Shape state transition data:
····················
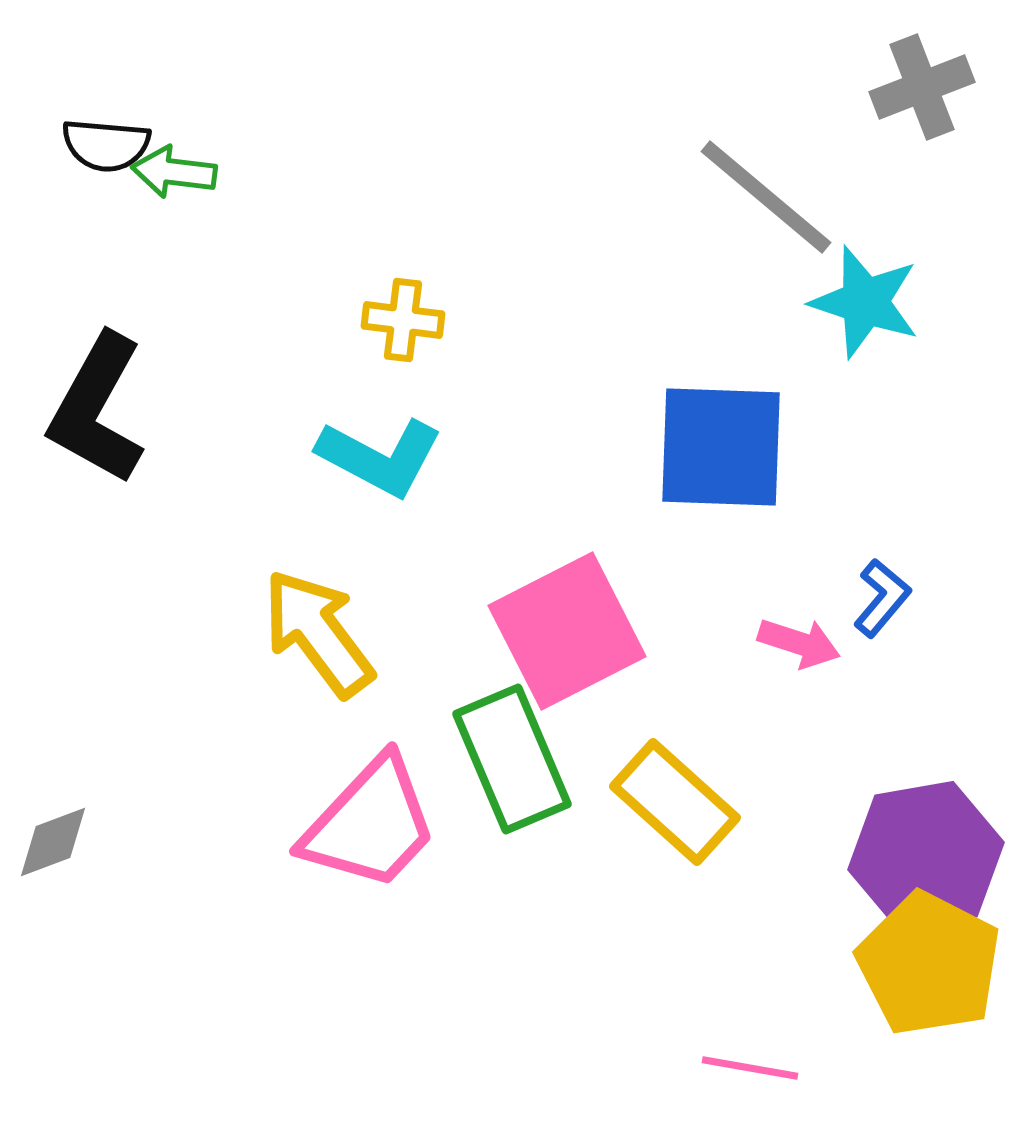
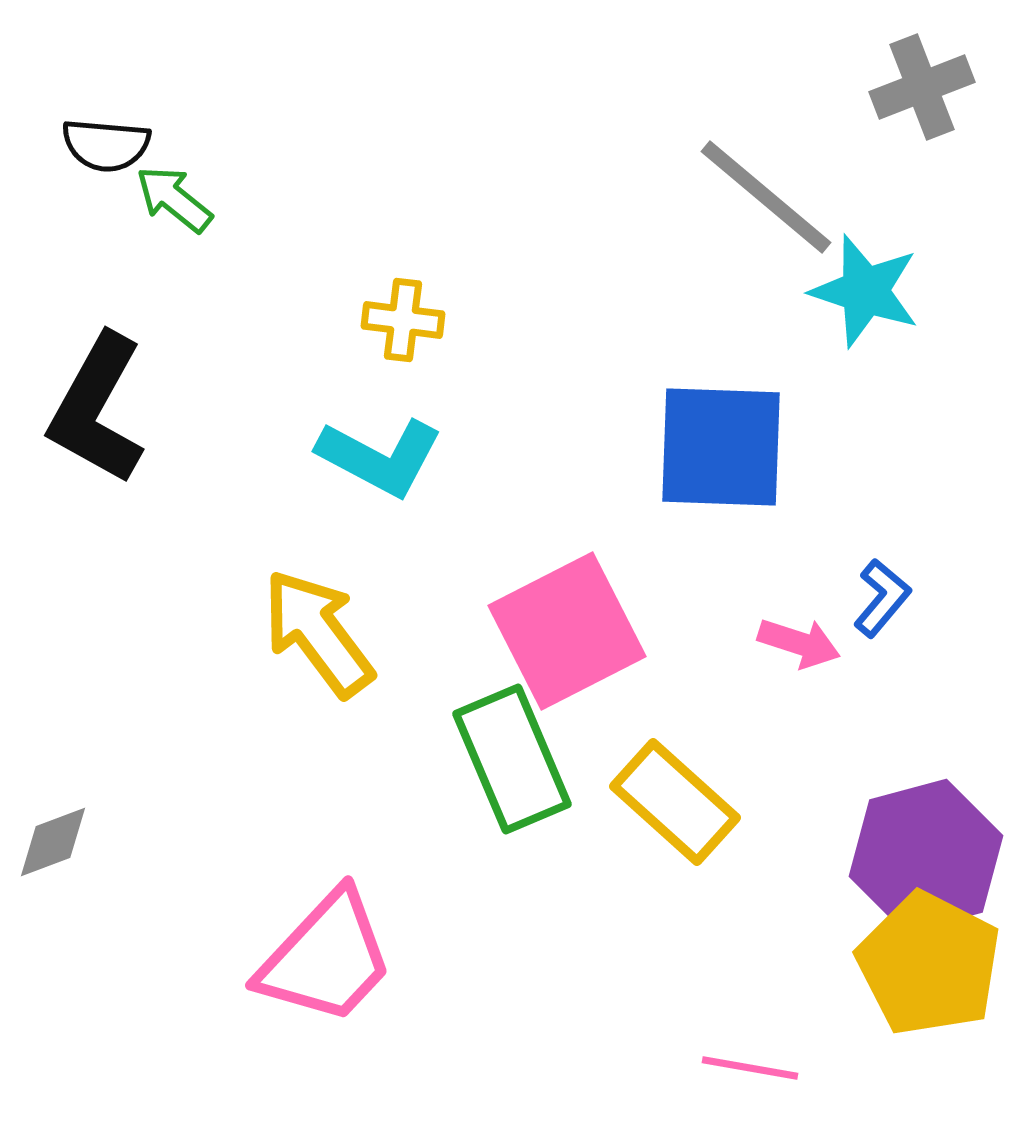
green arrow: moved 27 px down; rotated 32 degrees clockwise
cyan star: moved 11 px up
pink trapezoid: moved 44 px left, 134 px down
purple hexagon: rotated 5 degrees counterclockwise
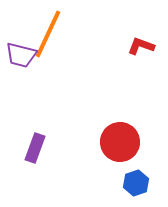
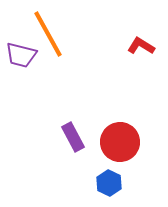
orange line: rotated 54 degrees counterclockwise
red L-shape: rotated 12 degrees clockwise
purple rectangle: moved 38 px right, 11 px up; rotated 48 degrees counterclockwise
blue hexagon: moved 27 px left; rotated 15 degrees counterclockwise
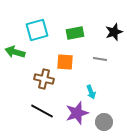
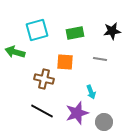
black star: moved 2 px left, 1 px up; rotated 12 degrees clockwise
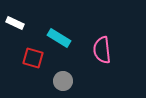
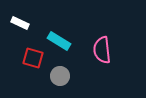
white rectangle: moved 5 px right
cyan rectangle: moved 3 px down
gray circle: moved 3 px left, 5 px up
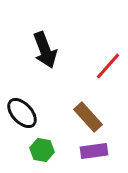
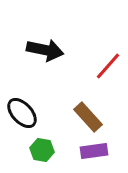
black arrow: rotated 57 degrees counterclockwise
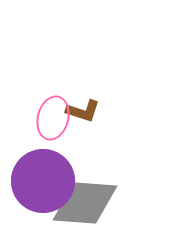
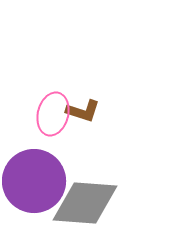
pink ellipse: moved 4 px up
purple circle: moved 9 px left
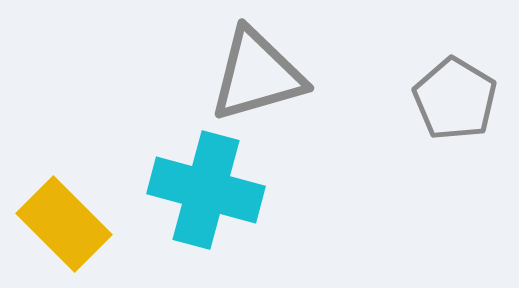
····················
WHAT YOU SHOULD DO:
Word-for-word repeat, images excluded: return all the data.

OUTPUT FOR THIS EXERCISE:
green arrow: moved 27 px down; rotated 32 degrees clockwise
cyan star: moved 11 px up
pink trapezoid: moved 44 px left, 134 px down
purple hexagon: rotated 5 degrees counterclockwise
orange line: rotated 54 degrees counterclockwise
red L-shape: rotated 12 degrees clockwise
purple rectangle: moved 38 px right, 11 px up; rotated 48 degrees counterclockwise
blue hexagon: moved 27 px left; rotated 15 degrees counterclockwise
black star: moved 2 px left, 1 px up; rotated 12 degrees clockwise
white rectangle: moved 5 px right
cyan rectangle: moved 3 px down
gray circle: moved 3 px left, 5 px up
black arrow: rotated 57 degrees counterclockwise
pink ellipse: moved 4 px up
purple circle: moved 9 px left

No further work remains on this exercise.